TRY IT >> Tally how many lines in this material contain the word "black", and reply only with the count.

AVAILABLE DATA >>
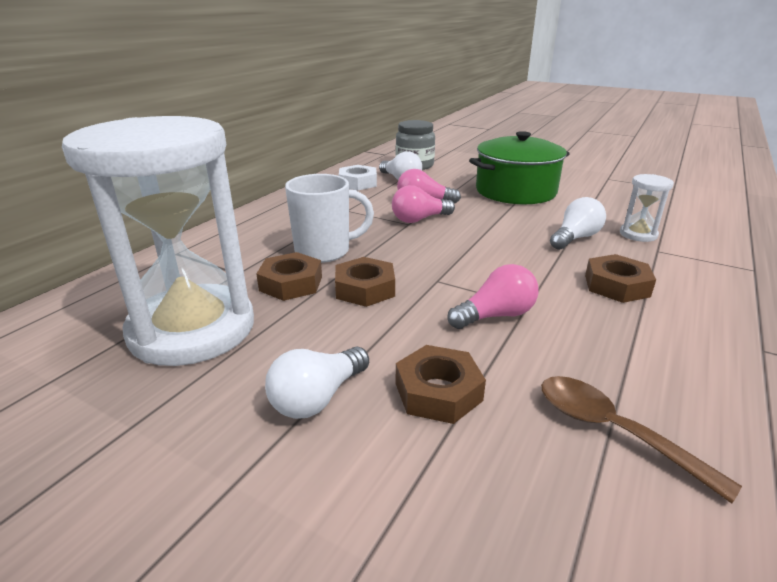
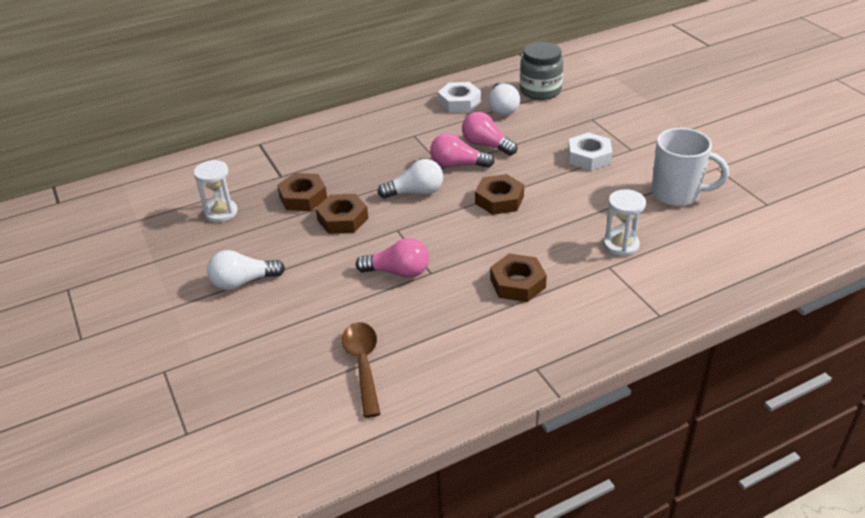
camera: 35 degrees right, 10 degrees up
(192, 329) = (221, 212): white hourglass -> white hourglass, size x0.41
(324, 251) = (352, 175): white mug -> white mug (677, 194)
(438, 392) = (304, 305): brown nut -> brown nut (499, 200)
(515, 191) = (589, 157): green pot -> white nut
(575, 238) = (557, 229): white light bulb -> white light bulb (415, 192)

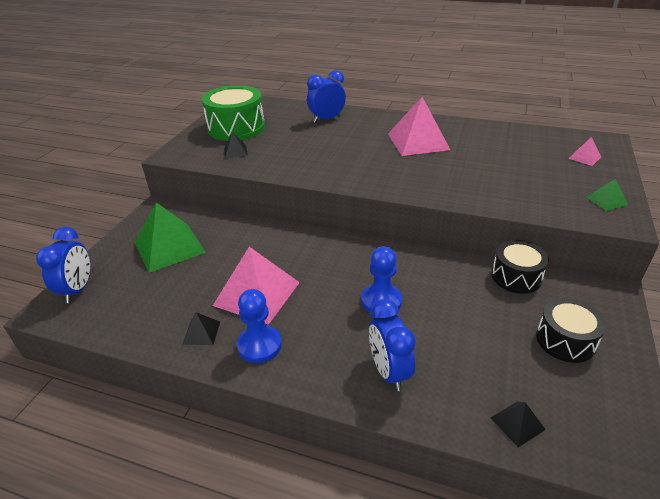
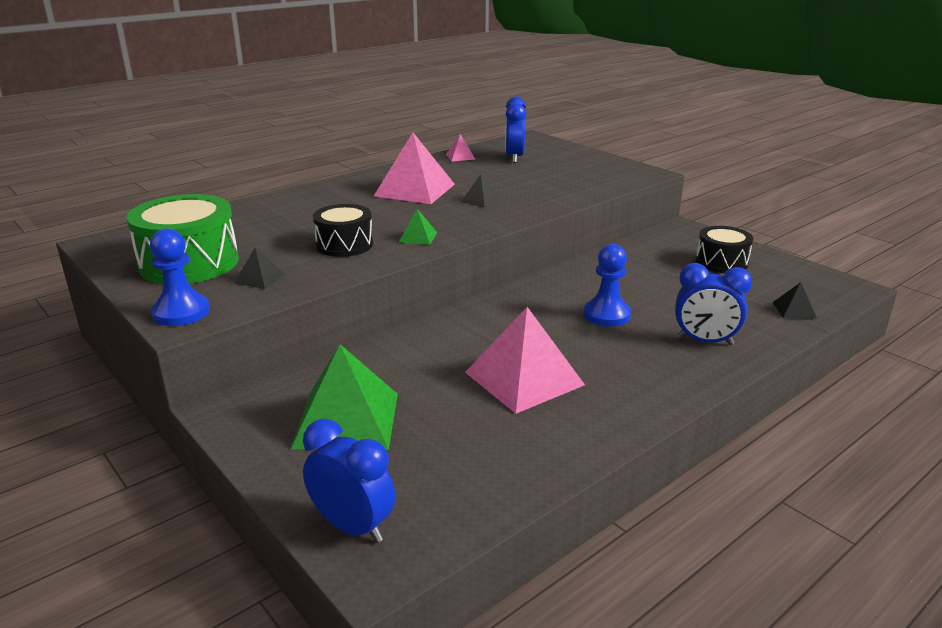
camera: 60 degrees left, 10 degrees down
(201, 332) = (559, 432): black pyramid -> black pyramid (480, 200)
(259, 345) = (614, 398): blue pawn -> blue pawn (181, 312)
(327, 119) = (278, 211): blue clock -> blue clock (514, 158)
(516, 276) = (631, 250): black drum -> black drum (344, 245)
(584, 157) = (545, 151): pink pyramid -> pink pyramid (460, 156)
(606, 201) = (615, 167): green pyramid -> green pyramid (418, 237)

ANSWER TO THE EXERCISE >> 2